■ RECORDS:

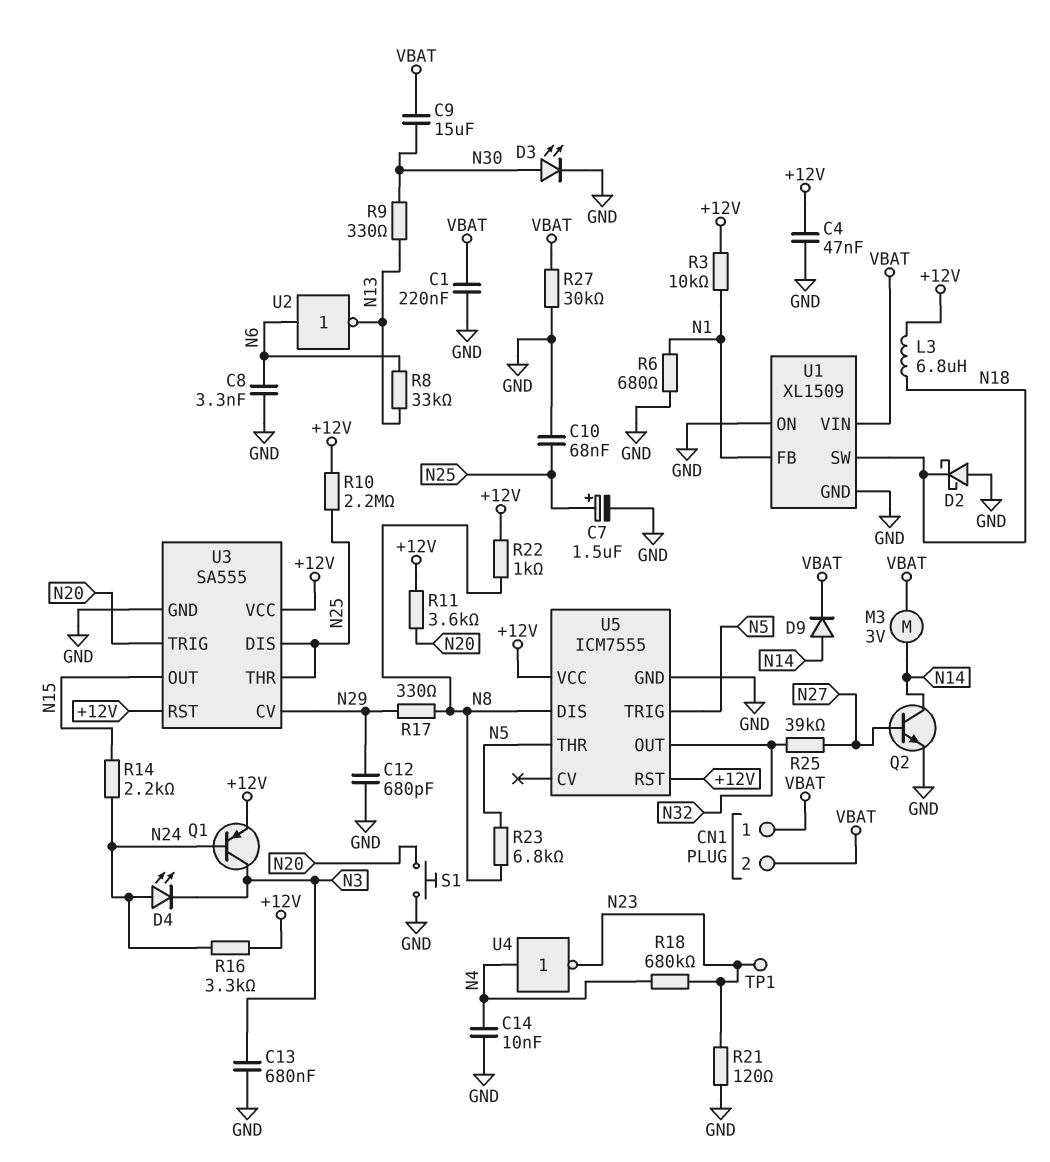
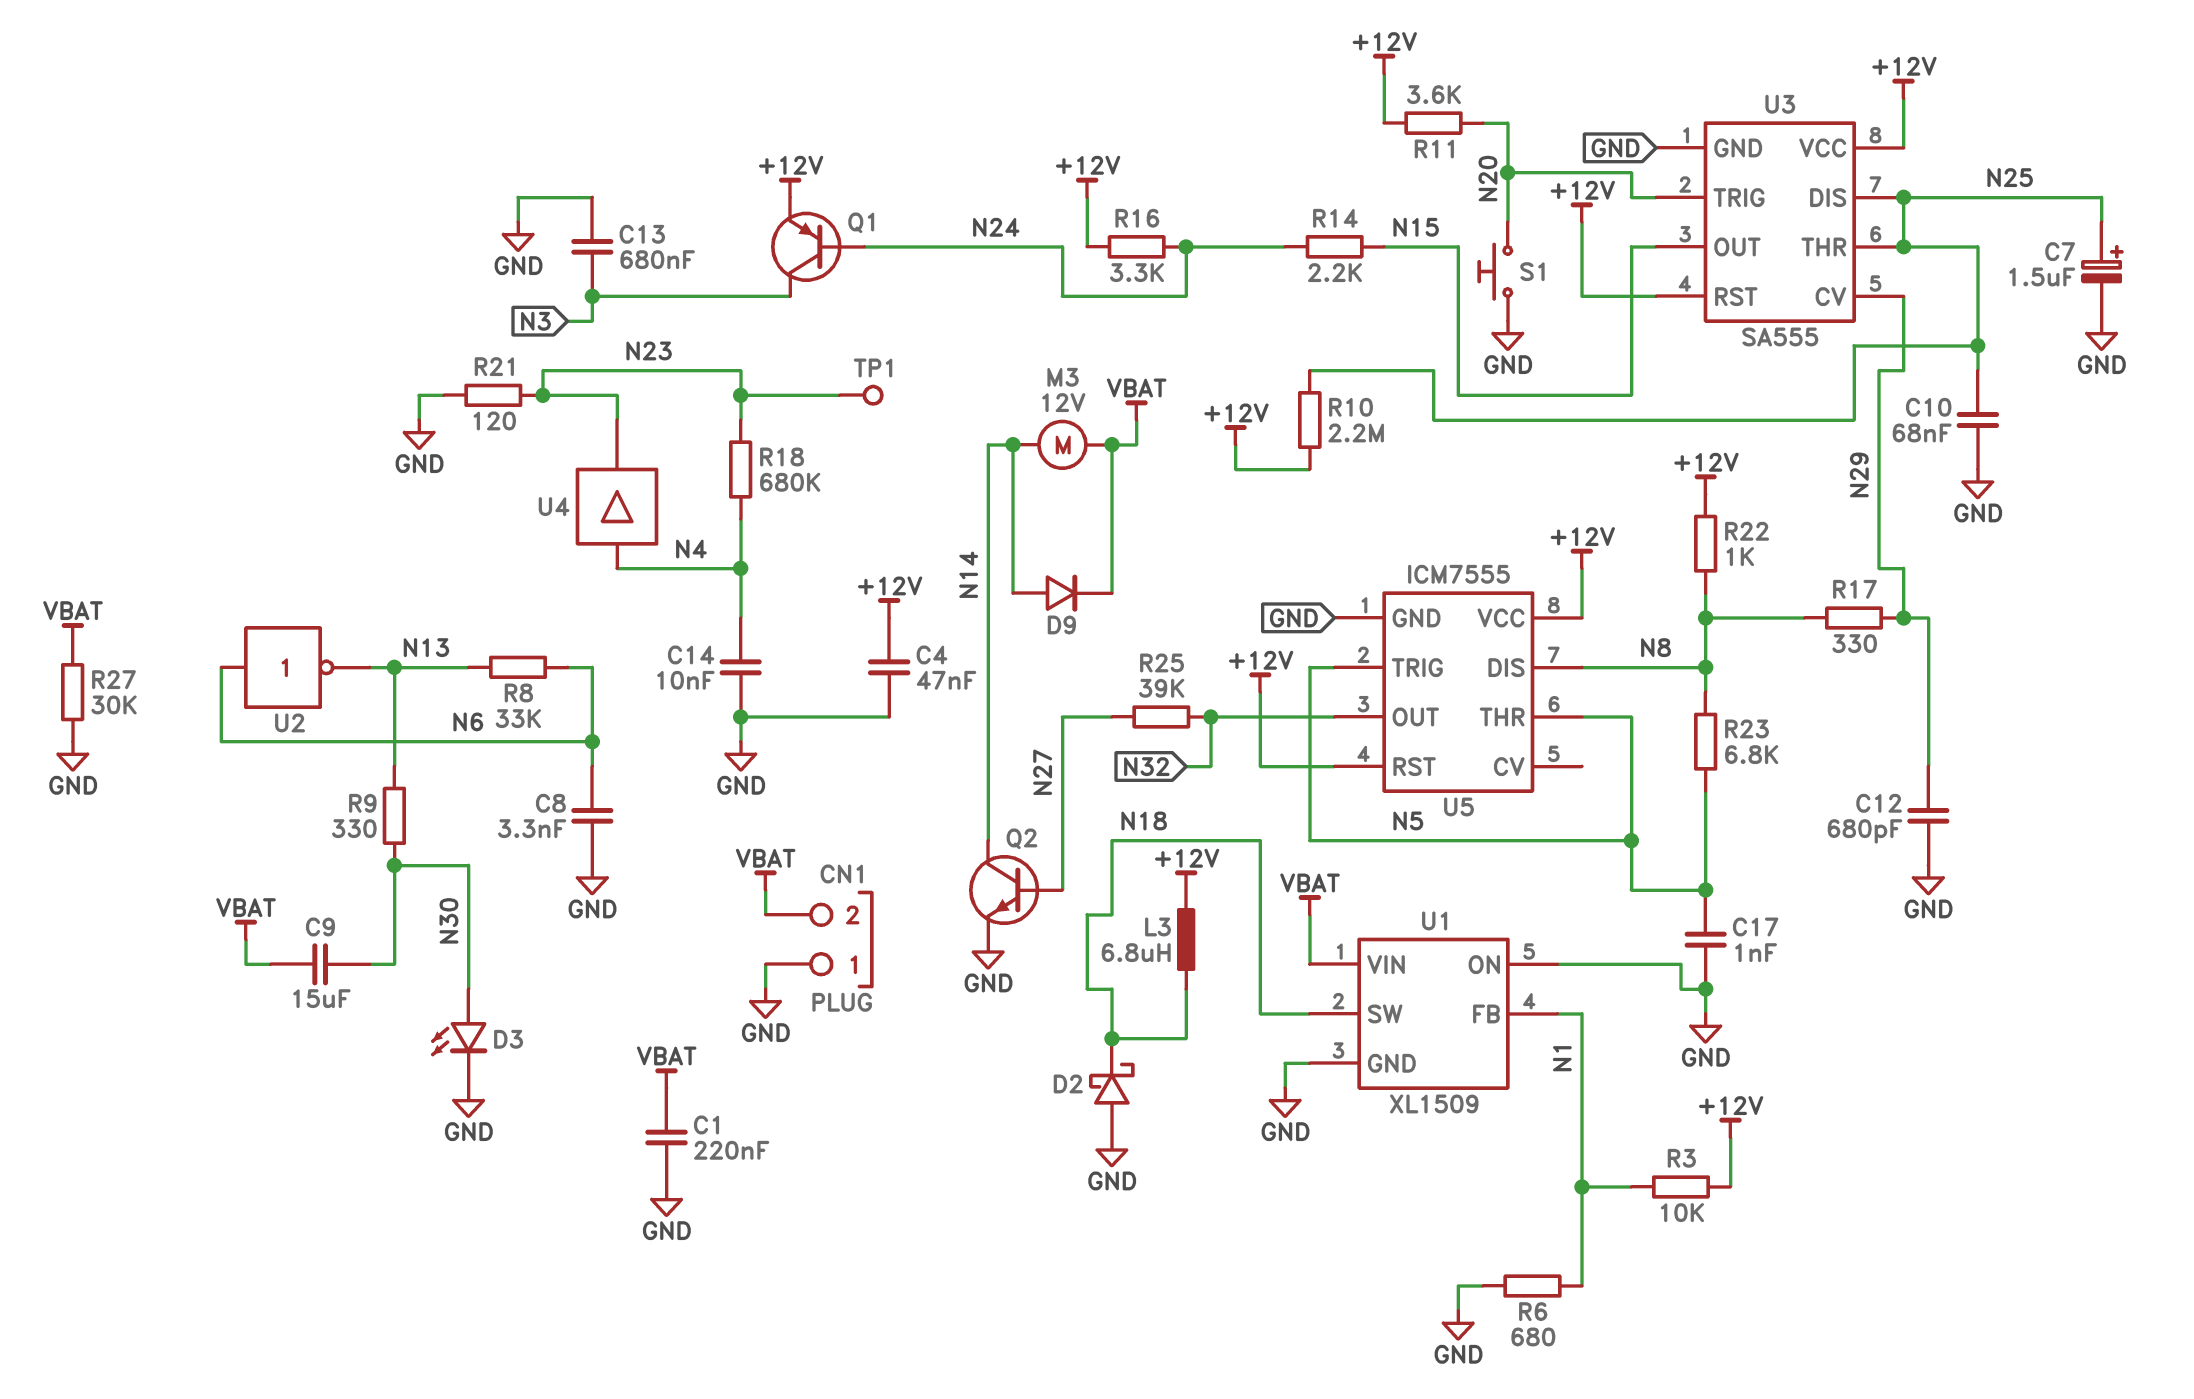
C17: none -> 1nF (GND, N5)
CN1 pin 1: VBAT -> GND
D4: LED (A N24, K N3) -> none
M3: motor 3V (N14, VBAT) -> motor 12V (N14, VBAT)
U4: NOT (in N4, out N23) -> buffer (in N4, out N23)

■ DIRECTIONS: Only the lines from the one containing "M3: motor 3V" through the end of the entries above should be written out, exactly and in full.

■ TASK OUTPUT:
M3: motor 3V (N14, VBAT) -> motor 12V (N14, VBAT)
U4: NOT (in N4, out N23) -> buffer (in N4, out N23)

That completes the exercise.